__Exercise prompt__.
Below are lines of data; restate word for word those running from the line containing "green brick A1:B1" to the line containing "green brick E6", inclusive, and no others.

*** Recorded information Section Begins ***

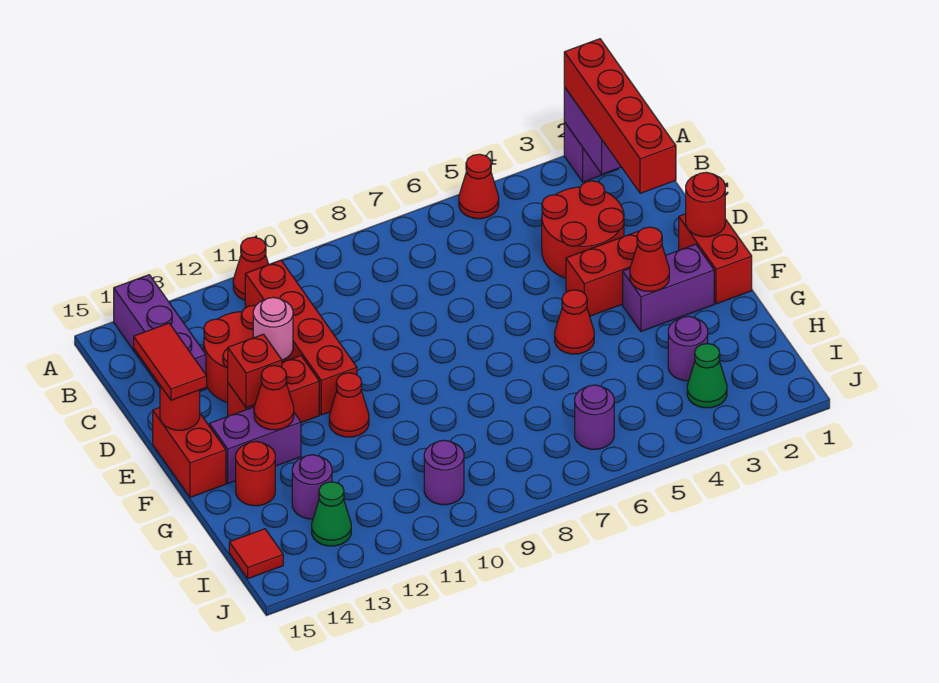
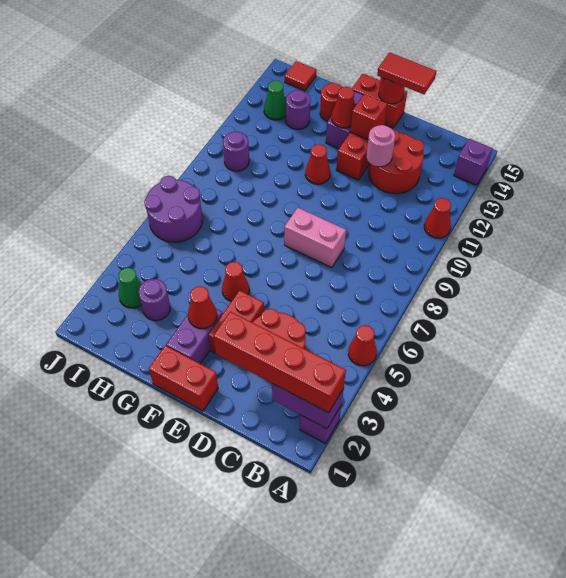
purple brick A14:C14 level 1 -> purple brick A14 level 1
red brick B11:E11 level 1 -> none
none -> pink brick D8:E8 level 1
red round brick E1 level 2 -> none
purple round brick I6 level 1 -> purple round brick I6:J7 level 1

*** Recorded information Section Ends ***
*** Recorded information Section Begins ***

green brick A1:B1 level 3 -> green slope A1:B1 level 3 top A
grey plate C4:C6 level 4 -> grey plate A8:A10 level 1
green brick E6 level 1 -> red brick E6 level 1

*** Recorded information Section Ends ***

__Answer to this problem__.
green brick A1:B1 level 3 -> green slope A1:B1 level 3 top A
grey plate C4:C6 level 4 -> grey plate A8:A10 level 1
green brick E6 level 1 -> red brick E6 level 1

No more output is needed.